■ Stored data ■
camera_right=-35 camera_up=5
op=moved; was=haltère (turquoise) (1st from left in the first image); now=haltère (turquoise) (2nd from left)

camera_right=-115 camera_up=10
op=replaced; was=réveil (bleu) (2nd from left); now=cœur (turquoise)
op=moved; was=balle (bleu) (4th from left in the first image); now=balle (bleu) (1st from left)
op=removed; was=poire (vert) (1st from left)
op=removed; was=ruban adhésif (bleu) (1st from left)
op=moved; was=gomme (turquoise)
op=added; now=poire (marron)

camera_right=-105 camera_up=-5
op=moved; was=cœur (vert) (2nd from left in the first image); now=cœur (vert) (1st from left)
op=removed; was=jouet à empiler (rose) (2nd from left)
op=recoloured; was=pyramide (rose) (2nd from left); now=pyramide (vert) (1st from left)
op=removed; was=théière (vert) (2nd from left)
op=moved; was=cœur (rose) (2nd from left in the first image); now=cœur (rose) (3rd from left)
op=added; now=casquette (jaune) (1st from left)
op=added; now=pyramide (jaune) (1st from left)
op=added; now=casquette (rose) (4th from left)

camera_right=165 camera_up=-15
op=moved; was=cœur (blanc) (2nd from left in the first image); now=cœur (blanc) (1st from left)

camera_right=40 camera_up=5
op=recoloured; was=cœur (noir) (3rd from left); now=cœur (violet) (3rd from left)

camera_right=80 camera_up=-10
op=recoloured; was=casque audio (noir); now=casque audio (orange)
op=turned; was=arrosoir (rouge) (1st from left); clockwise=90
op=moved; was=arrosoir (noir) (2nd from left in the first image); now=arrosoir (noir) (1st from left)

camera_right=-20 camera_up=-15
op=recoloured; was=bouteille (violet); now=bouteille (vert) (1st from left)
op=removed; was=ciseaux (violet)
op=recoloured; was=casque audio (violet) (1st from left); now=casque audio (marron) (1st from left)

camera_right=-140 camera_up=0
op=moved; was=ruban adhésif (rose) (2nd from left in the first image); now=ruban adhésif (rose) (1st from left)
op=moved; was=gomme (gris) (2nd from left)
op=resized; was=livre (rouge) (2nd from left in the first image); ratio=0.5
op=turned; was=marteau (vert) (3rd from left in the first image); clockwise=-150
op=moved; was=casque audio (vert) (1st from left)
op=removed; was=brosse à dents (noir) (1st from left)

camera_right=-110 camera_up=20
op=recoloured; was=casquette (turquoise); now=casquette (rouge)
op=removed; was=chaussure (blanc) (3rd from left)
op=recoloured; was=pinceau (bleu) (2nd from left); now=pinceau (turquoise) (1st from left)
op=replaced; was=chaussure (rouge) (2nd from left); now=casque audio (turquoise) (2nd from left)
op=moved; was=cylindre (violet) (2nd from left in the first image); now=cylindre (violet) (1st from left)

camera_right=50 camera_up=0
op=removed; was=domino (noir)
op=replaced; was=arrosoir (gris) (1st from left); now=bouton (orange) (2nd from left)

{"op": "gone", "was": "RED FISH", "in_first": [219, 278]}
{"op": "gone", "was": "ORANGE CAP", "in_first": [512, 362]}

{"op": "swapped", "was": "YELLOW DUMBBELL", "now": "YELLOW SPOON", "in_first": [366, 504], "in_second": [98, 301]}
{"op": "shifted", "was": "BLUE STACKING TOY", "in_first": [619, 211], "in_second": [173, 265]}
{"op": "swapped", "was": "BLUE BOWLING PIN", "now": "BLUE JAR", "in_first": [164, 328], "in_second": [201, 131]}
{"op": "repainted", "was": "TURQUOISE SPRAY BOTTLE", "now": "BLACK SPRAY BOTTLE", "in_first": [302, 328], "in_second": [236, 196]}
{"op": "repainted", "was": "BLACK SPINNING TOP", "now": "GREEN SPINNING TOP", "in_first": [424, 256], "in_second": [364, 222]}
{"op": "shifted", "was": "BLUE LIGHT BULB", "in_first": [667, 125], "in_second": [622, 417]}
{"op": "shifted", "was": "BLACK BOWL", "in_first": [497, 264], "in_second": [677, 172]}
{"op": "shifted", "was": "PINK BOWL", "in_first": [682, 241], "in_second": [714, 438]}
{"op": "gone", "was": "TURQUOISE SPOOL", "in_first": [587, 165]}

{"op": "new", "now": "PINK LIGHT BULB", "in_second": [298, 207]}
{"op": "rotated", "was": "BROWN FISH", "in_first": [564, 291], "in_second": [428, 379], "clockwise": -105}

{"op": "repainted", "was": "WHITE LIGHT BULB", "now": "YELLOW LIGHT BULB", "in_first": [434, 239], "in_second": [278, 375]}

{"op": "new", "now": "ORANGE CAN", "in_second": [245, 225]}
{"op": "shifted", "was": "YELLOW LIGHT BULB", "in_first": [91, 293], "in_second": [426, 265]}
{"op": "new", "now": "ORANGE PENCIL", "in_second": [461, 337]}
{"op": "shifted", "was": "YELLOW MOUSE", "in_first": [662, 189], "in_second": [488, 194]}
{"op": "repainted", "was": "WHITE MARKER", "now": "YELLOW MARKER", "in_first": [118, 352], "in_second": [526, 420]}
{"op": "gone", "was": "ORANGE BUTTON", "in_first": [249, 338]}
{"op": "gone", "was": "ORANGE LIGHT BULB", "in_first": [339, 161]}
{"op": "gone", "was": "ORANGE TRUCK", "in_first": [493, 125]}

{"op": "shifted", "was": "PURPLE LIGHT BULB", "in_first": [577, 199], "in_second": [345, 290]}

■ Exercise objective ■
Reply with one number only, the count of lines above that hold the string "gone".

■ Reply to the task ■
6